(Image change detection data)
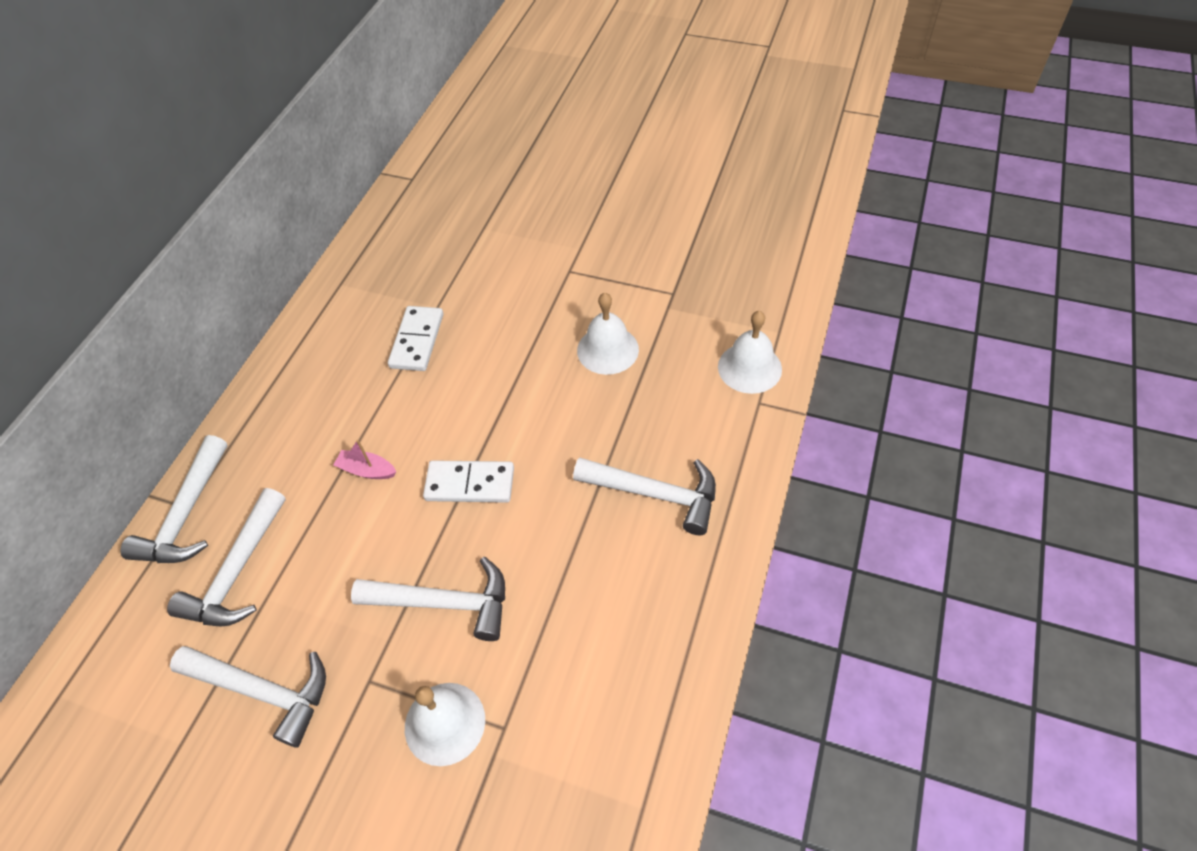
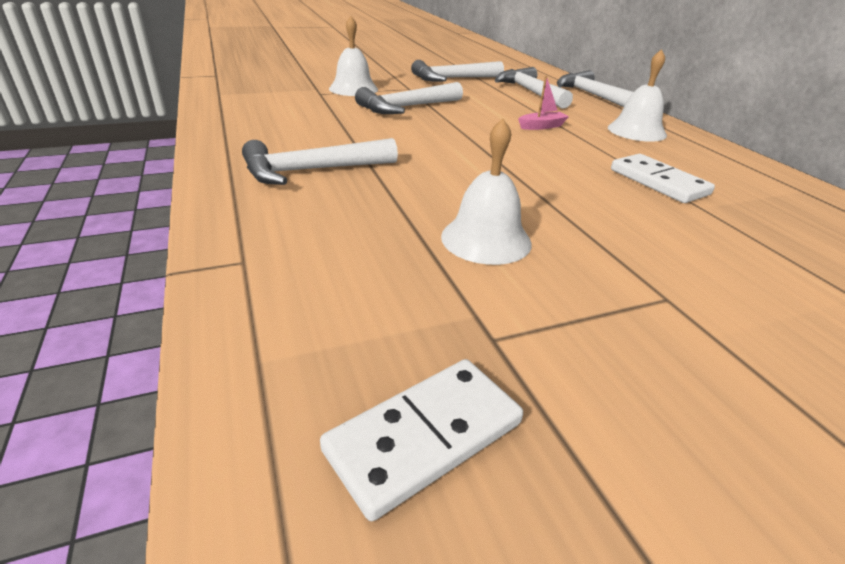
camera: 135 degrees right, 20 degrees down
(470, 483) = (467, 139): white domino -> white domino (424, 437)
(749, 368) = (281, 291): white bell -> white bell (636, 131)

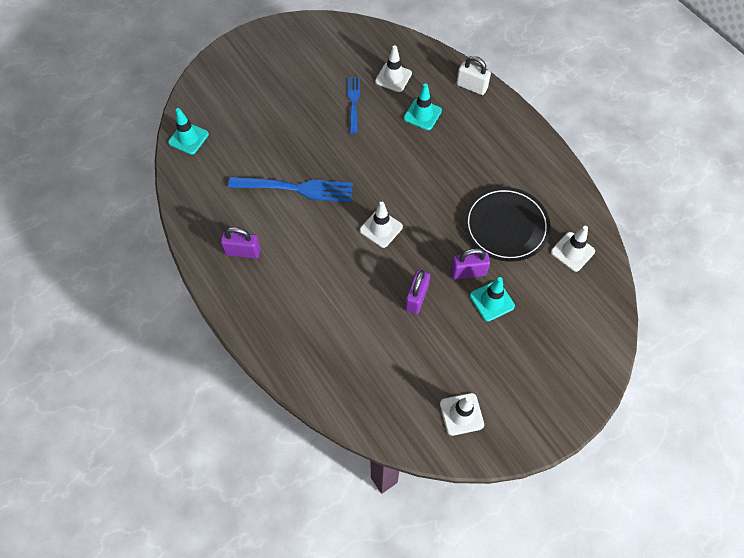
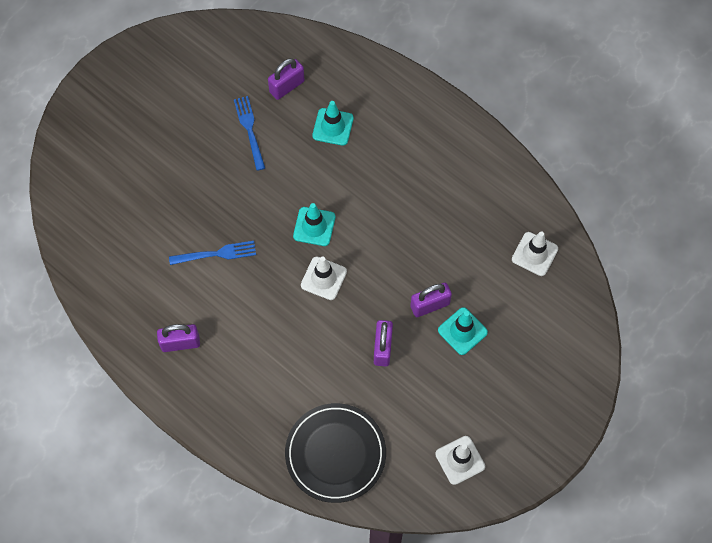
camera: 15 degrees left, 5 degrees up
(188, 138) = (72, 222): turquoise traffic cone -> turquoise traffic cone (314, 226)
(297, 188) = (217, 254): blue fork -> blue fork, size x0.61
(393, 77) = (287, 86): white traffic cone -> purple padlock
(471, 87) = (380, 77): white padlock -> none
(506, 226) = (458, 242): black plate -> black plate (335, 454)

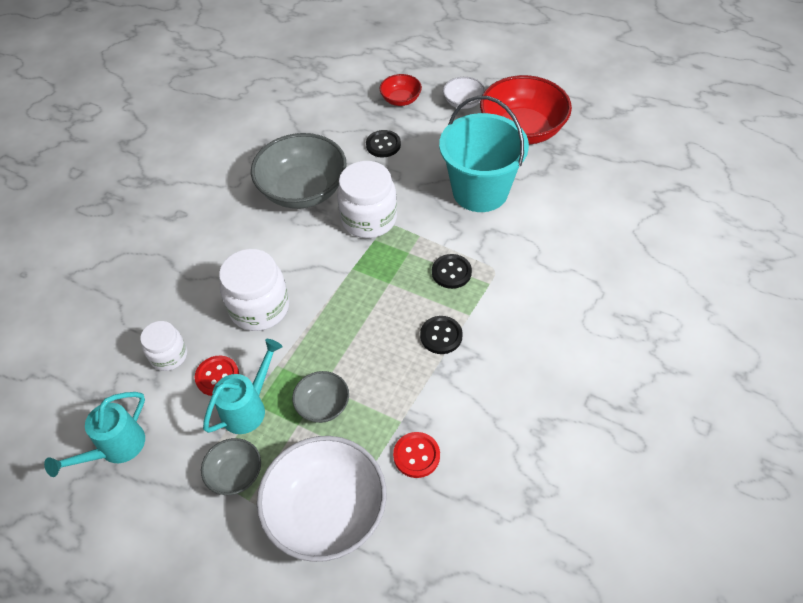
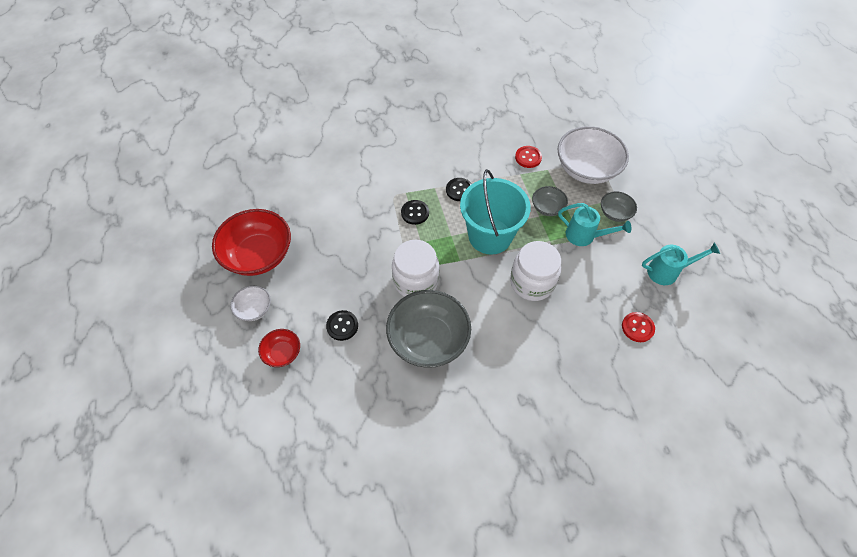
camera: 135 degrees left, 5 degrees up
(169, 356) = (605, 298): white jar -> none
(217, 376) = (587, 264): red button -> red button (637, 327)
(248, 408) = (584, 236): turquoise watering can -> turquoise watering can turned 150 degrees counterclockwise
(480, 191) = (338, 241): turquoise bucket -> turquoise bucket (490, 236)

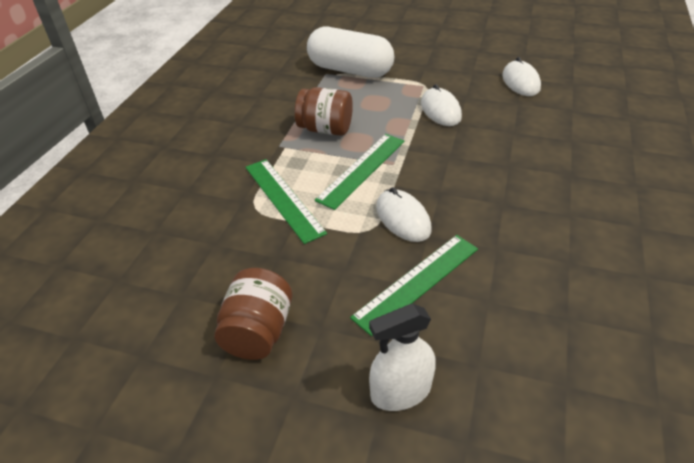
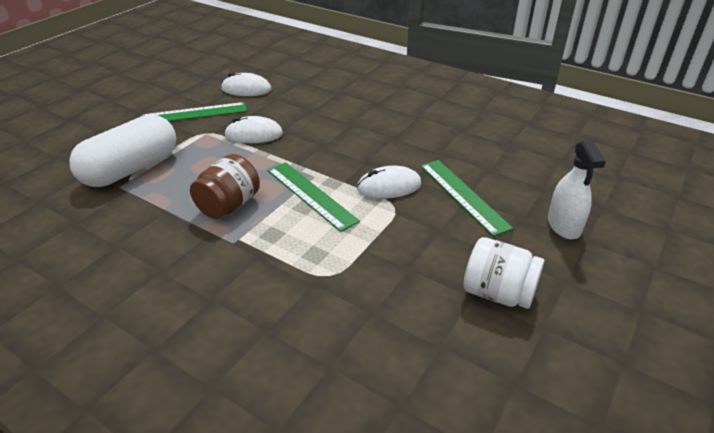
camera: 75 degrees left, 5 degrees down
(258, 331) = (498, 293): brown jar -> white jar
(284, 198) = (326, 252): green ruler -> green ruler (194, 113)

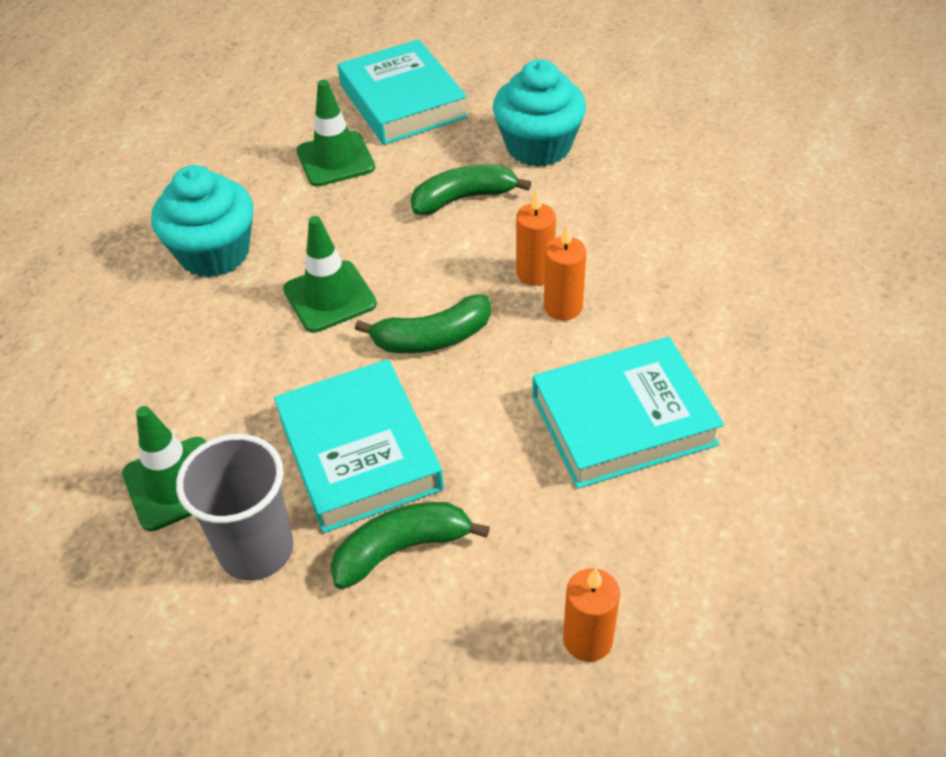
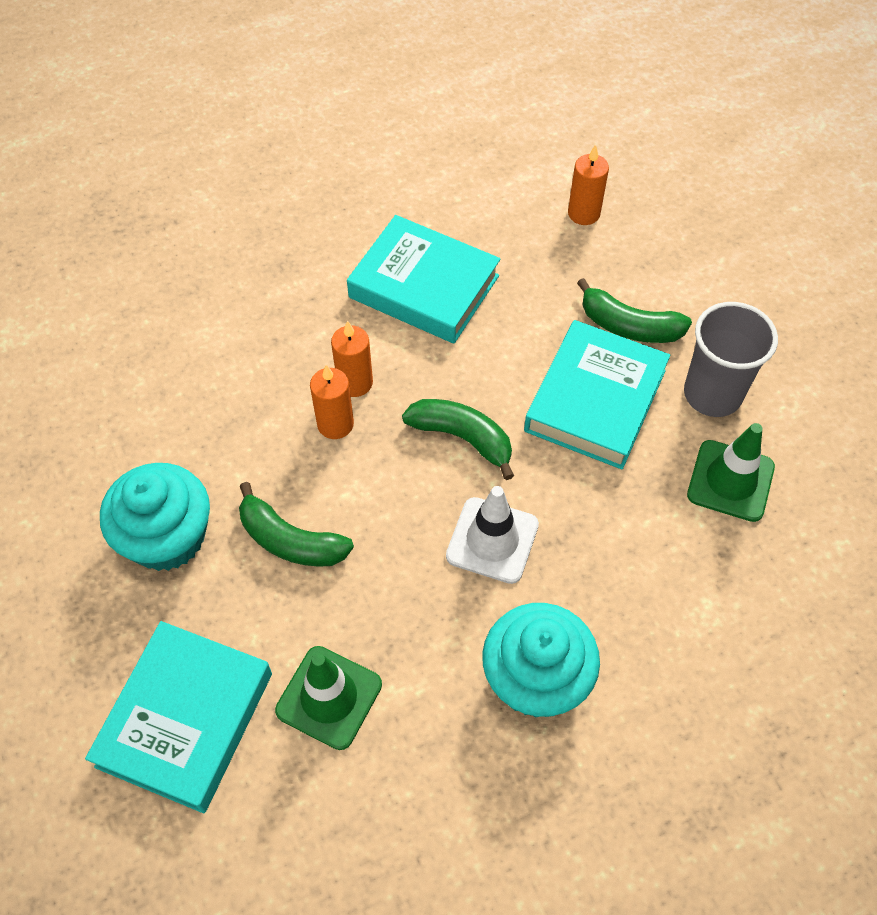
camera: 135 degrees left, 10 degrees up
(329, 297) = (492, 540): green traffic cone -> white traffic cone

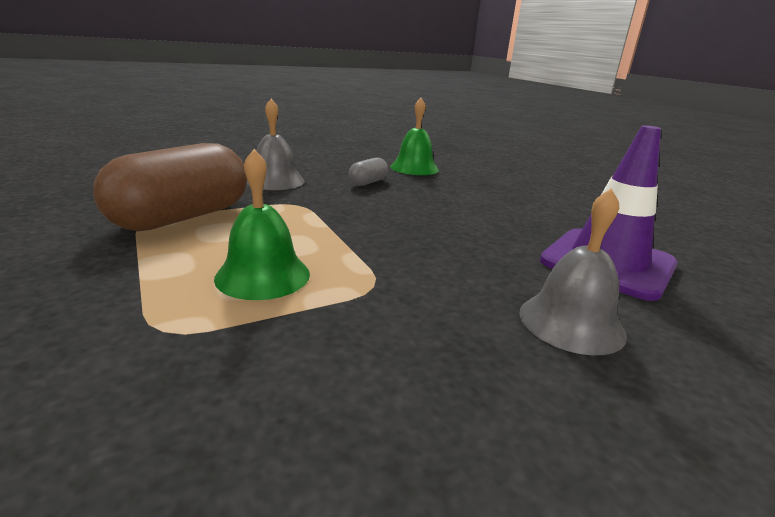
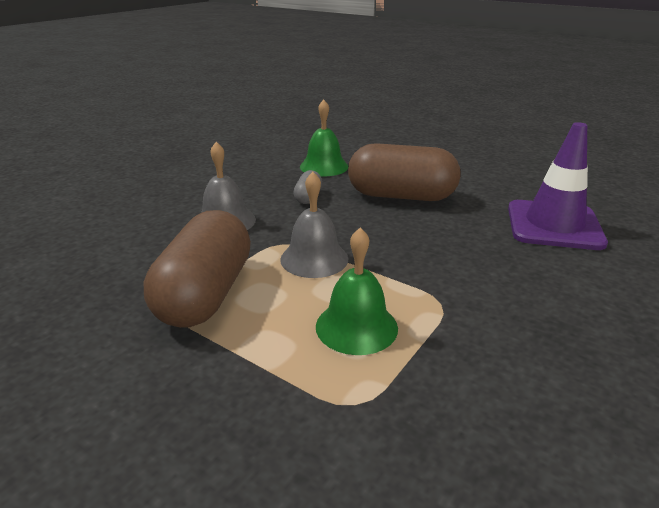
camera: 25 degrees left, 5 degrees up
(458, 201) = (401, 196): none -> brown capsule
(571, 322) = (581, 284): grey bell -> grey bell (314, 258)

*PROBLEM TO SOLVE*.
Go through the entries and return each line where the word "bell" occurs.

*ANSWER TO THE PROBLEM*.
(749, 368) = (281, 291): white bell -> white bell (636, 131)
(571, 322) = (581, 284): grey bell -> grey bell (314, 258)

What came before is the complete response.